YOUR GOAL:
Could you transcribe every record below exactly as written, leaving out any pictures?

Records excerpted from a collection
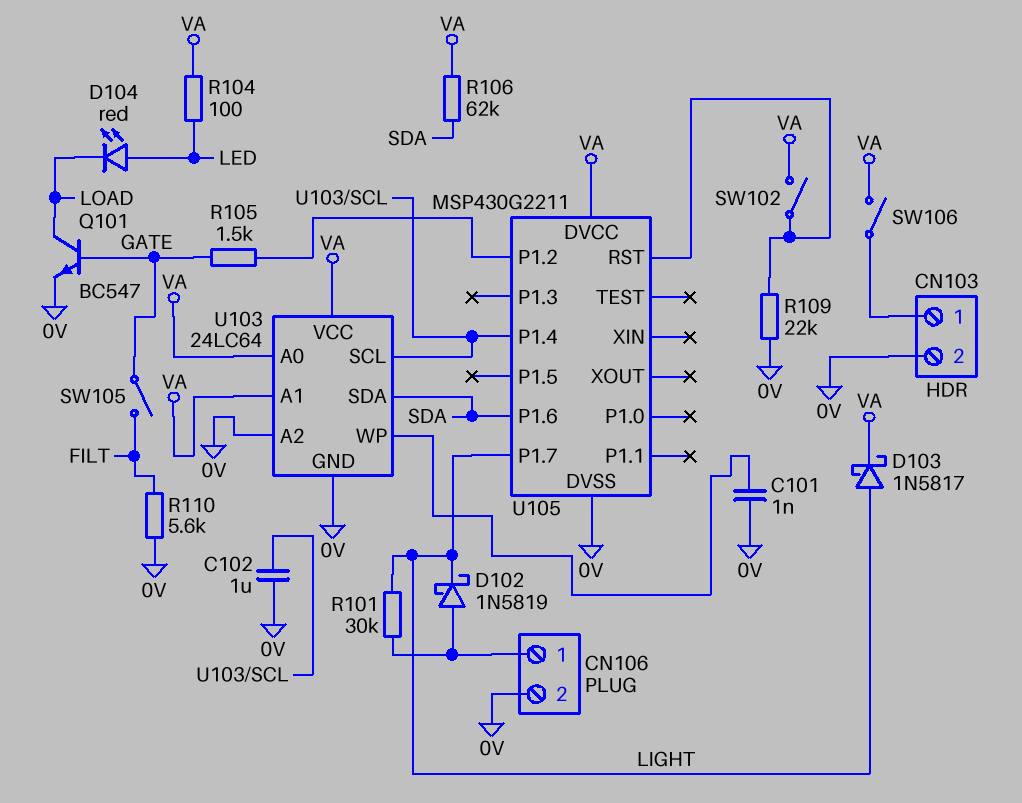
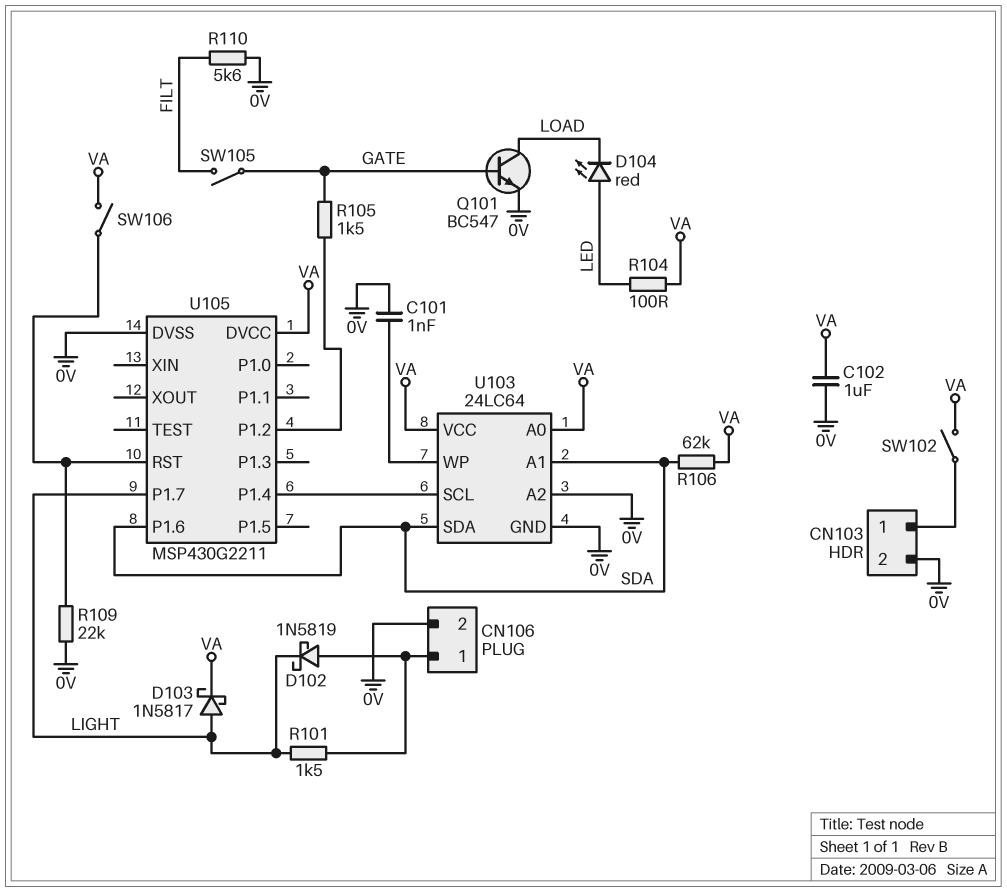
C102: 1uF (0V, U103/SCL) -> 1uF (0V, VA)
R101: 30k (CN106/1, LIGHT) -> 1.5k (CN106/1, LIGHT)
SW102: switch (U105/RST, VA) -> switch (CN103/1, VA)
SW106: switch (CN103/1, VA) -> switch (U105/RST, VA)
U103 pin A1: VA -> SDA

RESULT OF THE TASK:
C102: 1uF (0V, U103/SCL) -> 1uF (0V, VA)
R101: 30k (CN106/1, LIGHT) -> 1.5k (CN106/1, LIGHT)
SW102: switch (U105/RST, VA) -> switch (CN103/1, VA)
SW106: switch (CN103/1, VA) -> switch (U105/RST, VA)
U103 pin A1: VA -> SDA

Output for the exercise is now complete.